[Saved entries]
----------------------------------------

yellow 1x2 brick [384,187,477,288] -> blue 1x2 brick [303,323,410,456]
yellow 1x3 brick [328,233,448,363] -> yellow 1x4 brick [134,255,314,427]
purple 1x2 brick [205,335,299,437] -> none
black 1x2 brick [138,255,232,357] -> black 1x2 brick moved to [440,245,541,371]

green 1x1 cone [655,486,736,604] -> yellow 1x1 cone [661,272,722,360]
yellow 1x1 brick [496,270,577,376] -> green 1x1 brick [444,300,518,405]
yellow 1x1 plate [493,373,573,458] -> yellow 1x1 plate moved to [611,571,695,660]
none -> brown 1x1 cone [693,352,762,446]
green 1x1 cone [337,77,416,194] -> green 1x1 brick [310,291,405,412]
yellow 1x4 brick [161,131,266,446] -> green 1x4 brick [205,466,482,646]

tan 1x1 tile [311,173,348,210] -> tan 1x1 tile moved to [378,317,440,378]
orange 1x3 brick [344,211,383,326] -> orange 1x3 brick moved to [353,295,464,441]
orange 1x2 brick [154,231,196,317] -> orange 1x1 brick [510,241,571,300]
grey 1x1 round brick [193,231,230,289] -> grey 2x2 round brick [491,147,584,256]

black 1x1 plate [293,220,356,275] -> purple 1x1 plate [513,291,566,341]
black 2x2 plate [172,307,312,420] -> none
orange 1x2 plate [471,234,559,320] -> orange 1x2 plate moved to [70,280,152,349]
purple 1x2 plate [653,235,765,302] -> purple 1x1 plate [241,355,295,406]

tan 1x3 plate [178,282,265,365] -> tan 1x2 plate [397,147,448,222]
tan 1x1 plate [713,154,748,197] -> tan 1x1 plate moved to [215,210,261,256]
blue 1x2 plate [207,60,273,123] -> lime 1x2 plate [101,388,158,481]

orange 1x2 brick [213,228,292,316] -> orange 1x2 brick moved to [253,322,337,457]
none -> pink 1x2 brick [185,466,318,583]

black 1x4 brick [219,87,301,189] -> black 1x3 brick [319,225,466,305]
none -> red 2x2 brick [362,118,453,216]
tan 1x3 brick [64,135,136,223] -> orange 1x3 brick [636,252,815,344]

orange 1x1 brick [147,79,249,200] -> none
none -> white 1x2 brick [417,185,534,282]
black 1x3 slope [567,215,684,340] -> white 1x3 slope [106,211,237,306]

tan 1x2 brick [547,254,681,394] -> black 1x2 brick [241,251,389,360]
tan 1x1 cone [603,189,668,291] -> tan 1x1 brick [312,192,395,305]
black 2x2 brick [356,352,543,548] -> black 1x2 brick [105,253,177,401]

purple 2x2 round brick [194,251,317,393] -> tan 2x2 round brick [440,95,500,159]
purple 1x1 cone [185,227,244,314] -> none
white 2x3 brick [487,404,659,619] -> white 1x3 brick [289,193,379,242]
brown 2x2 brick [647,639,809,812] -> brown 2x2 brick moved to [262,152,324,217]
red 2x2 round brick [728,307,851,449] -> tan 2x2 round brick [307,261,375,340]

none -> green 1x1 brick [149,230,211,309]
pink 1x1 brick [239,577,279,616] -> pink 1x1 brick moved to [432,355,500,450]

----------------------------------------

INSTRUCTIONS FOR THE TASK ::
Find "orange 1x2 plate [471,234,559,320]" in the entries above and copy that whole line exactly, then each line after it through the line that contains "purple 1x1 cone [185,227,244,314] -> none".

RESULT OF THE EXERCISE ::
orange 1x2 plate [471,234,559,320] -> orange 1x2 plate moved to [70,280,152,349]
purple 1x2 plate [653,235,765,302] -> purple 1x1 plate [241,355,295,406]

tan 1x3 plate [178,282,265,365] -> tan 1x2 plate [397,147,448,222]
tan 1x1 plate [713,154,748,197] -> tan 1x1 plate moved to [215,210,261,256]
blue 1x2 plate [207,60,273,123] -> lime 1x2 plate [101,388,158,481]

orange 1x2 brick [213,228,292,316] -> orange 1x2 brick moved to [253,322,337,457]
none -> pink 1x2 brick [185,466,318,583]

black 1x4 brick [219,87,301,189] -> black 1x3 brick [319,225,466,305]
none -> red 2x2 brick [362,118,453,216]
tan 1x3 brick [64,135,136,223] -> orange 1x3 brick [636,252,815,344]

orange 1x1 brick [147,79,249,200] -> none
none -> white 1x2 brick [417,185,534,282]
black 1x3 slope [567,215,684,340] -> white 1x3 slope [106,211,237,306]

tan 1x2 brick [547,254,681,394] -> black 1x2 brick [241,251,389,360]
tan 1x1 cone [603,189,668,291] -> tan 1x1 brick [312,192,395,305]
black 2x2 brick [356,352,543,548] -> black 1x2 brick [105,253,177,401]

purple 2x2 round brick [194,251,317,393] -> tan 2x2 round brick [440,95,500,159]
purple 1x1 cone [185,227,244,314] -> none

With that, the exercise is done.